- _Task requirements_: Output the line containing "purple carrot [314,171,397,192]" and all subsequent lines of the listing below, copied exactly, with no other lines.

- _Material provided_:
========================
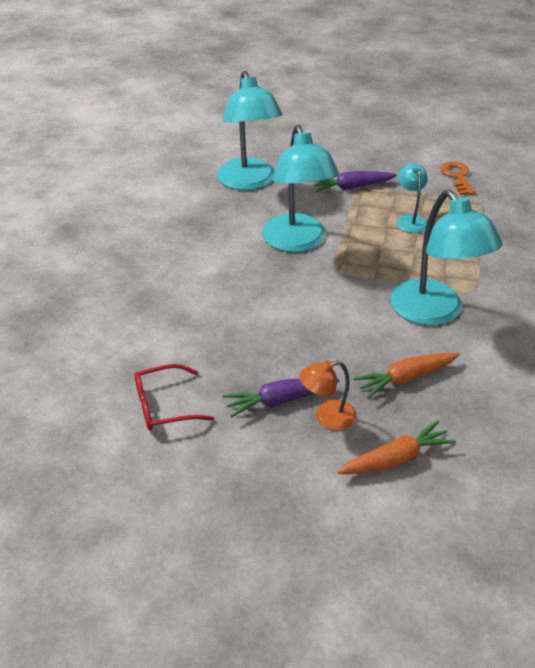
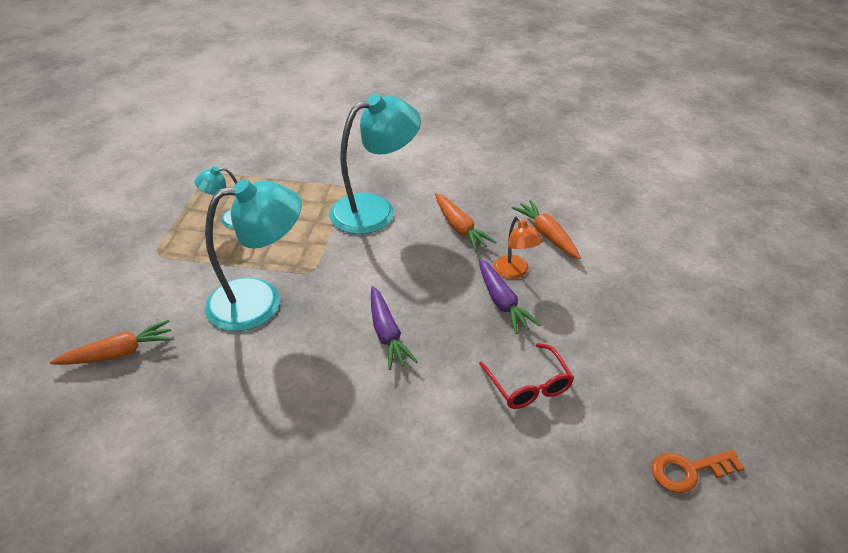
camera: 95 degrees left, 0 degrees up
turquoise lamp [217,71,282,190] -> orange carrot [50,320,174,365]
purple carrot [314,171,397,192] -> purple carrot moved to [371,286,418,370]
orange key [440,161,476,195] -> orange key moved to [652,449,745,493]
========================
- _Solution for this exercise_:
purple carrot [314,171,397,192] -> purple carrot moved to [371,286,418,370]
orange key [440,161,476,195] -> orange key moved to [652,449,745,493]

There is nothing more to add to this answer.